■ Exercise aim ■
Below is a set of records. Repeat all of them exactly.

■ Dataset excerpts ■
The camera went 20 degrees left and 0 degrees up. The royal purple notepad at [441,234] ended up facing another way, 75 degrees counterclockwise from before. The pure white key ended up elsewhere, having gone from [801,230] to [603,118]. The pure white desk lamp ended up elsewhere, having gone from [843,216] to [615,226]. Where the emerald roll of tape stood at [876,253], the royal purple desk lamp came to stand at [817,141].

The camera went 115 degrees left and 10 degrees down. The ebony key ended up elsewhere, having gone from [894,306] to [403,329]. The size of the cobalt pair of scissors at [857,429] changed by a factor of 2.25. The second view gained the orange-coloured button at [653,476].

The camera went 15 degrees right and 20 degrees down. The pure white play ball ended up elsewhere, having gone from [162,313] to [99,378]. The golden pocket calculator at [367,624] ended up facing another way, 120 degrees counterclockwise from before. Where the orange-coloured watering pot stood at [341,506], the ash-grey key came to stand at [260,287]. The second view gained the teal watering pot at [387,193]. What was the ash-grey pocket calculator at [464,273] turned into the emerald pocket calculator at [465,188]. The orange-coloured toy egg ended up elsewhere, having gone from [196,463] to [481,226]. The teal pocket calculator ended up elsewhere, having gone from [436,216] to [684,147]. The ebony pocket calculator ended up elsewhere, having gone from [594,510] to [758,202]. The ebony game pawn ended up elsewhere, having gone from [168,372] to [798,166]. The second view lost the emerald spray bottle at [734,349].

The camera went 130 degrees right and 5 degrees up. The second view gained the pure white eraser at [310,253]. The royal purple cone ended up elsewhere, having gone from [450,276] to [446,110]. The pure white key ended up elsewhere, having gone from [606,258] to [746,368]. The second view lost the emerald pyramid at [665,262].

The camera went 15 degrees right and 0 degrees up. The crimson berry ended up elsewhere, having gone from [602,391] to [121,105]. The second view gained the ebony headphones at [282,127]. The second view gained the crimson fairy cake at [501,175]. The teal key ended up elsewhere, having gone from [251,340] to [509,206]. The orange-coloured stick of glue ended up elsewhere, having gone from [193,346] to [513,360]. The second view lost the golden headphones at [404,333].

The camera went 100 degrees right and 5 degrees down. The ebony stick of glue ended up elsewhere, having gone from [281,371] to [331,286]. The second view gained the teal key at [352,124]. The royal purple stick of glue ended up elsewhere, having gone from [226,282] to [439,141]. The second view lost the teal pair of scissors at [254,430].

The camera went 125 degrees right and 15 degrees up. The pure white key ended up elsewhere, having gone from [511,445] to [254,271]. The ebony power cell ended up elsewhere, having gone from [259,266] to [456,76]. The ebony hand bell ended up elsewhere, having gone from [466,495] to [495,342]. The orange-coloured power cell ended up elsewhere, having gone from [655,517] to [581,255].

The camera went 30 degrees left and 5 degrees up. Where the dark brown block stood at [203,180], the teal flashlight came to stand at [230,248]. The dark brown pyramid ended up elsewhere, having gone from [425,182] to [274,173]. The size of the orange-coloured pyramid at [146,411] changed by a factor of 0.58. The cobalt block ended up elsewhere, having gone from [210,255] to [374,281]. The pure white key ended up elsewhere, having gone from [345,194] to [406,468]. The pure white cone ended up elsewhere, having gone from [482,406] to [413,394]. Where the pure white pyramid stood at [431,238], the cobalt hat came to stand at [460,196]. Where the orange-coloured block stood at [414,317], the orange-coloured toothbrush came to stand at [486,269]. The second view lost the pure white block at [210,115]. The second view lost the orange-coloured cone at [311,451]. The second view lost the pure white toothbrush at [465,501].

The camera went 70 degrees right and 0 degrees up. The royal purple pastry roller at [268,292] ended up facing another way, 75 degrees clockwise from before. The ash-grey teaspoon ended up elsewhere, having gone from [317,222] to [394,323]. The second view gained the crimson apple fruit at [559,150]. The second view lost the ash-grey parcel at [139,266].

■ Response area ■
The camera went 20 degrees left and 0 degrees up. The royal purple notepad at [441,234] ended up facing another way, 75 degrees counterclockwise from before. The pure white key ended up elsewhere, having gone from [801,230] to [603,118]. The pure white desk lamp ended up elsewhere, having gone from [843,216] to [615,226]. Where the emerald roll of tape stood at [876,253], the royal purple desk lamp came to stand at [817,141].

The camera went 115 degrees left and 10 degrees down. The ebony key ended up elsewhere, having gone from [894,306] to [403,329]. The size of the cobalt pair of scissors at [857,429] changed by a factor of 2.25. The second view gained the orange-coloured button at [653,476].

The camera went 15 degrees right and 20 degrees down. The pure white play ball ended up elsewhere, having gone from [162,313] to [99,378]. The golden pocket calculator at [367,624] ended up facing another way, 120 degrees counterclockwise from before. Where the orange-coloured watering pot stood at [341,506], the ash-grey key came to stand at [260,287]. The second view gained the teal watering pot at [387,193]. What was the ash-grey pocket calculator at [464,273] turned into the emerald pocket calculator at [465,188]. The orange-coloured toy egg ended up elsewhere, having gone from [196,463] to [481,226]. The teal pocket calculator ended up elsewhere, having gone from [436,216] to [684,147]. The ebony pocket calculator ended up elsewhere, having gone from [594,510] to [758,202]. The ebony game pawn ended up elsewhere, having gone from [168,372] to [798,166]. The second view lost the emerald spray bottle at [734,349].

The camera went 130 degrees right and 5 degrees up. The second view gained the pure white eraser at [310,253]. The royal purple cone ended up elsewhere, having gone from [450,276] to [446,110]. The pure white key ended up elsewhere, having gone from [606,258] to [746,368]. The second view lost the emerald pyramid at [665,262].

The camera went 15 degrees right and 0 degrees up. The crimson berry ended up elsewhere, having gone from [602,391] to [121,105]. The second view gained the ebony headphones at [282,127]. The second view gained the crimson fairy cake at [501,175]. The teal key ended up elsewhere, having gone from [251,340] to [509,206]. The orange-coloured stick of glue ended up elsewhere, having gone from [193,346] to [513,360]. The second view lost the golden headphones at [404,333].

The camera went 100 degrees right and 5 degrees down. The ebony stick of glue ended up elsewhere, having gone from [281,371] to [331,286]. The second view gained the teal key at [352,124]. The royal purple stick of glue ended up elsewhere, having gone from [226,282] to [439,141]. The second view lost the teal pair of scissors at [254,430].

The camera went 125 degrees right and 15 degrees up. The pure white key ended up elsewhere, having gone from [511,445] to [254,271]. The ebony power cell ended up elsewhere, having gone from [259,266] to [456,76]. The ebony hand bell ended up elsewhere, having gone from [466,495] to [495,342]. The orange-coloured power cell ended up elsewhere, having gone from [655,517] to [581,255].

The camera went 30 degrees left and 5 degrees up. Where the dark brown block stood at [203,180], the teal flashlight came to stand at [230,248]. The dark brown pyramid ended up elsewhere, having gone from [425,182] to [274,173]. The size of the orange-coloured pyramid at [146,411] changed by a factor of 0.58. The cobalt block ended up elsewhere, having gone from [210,255] to [374,281]. The pure white key ended up elsewhere, having gone from [345,194] to [406,468]. The pure white cone ended up elsewhere, having gone from [482,406] to [413,394]. Where the pure white pyramid stood at [431,238], the cobalt hat came to stand at [460,196]. Where the orange-coloured block stood at [414,317], the orange-coloured toothbrush came to stand at [486,269]. The second view lost the pure white block at [210,115]. The second view lost the orange-coloured cone at [311,451]. The second view lost the pure white toothbrush at [465,501].

The camera went 70 degrees right and 0 degrees up. The royal purple pastry roller at [268,292] ended up facing another way, 75 degrees clockwise from before. The ash-grey teaspoon ended up elsewhere, having gone from [317,222] to [394,323]. The second view gained the crimson apple fruit at [559,150]. The second view lost the ash-grey parcel at [139,266].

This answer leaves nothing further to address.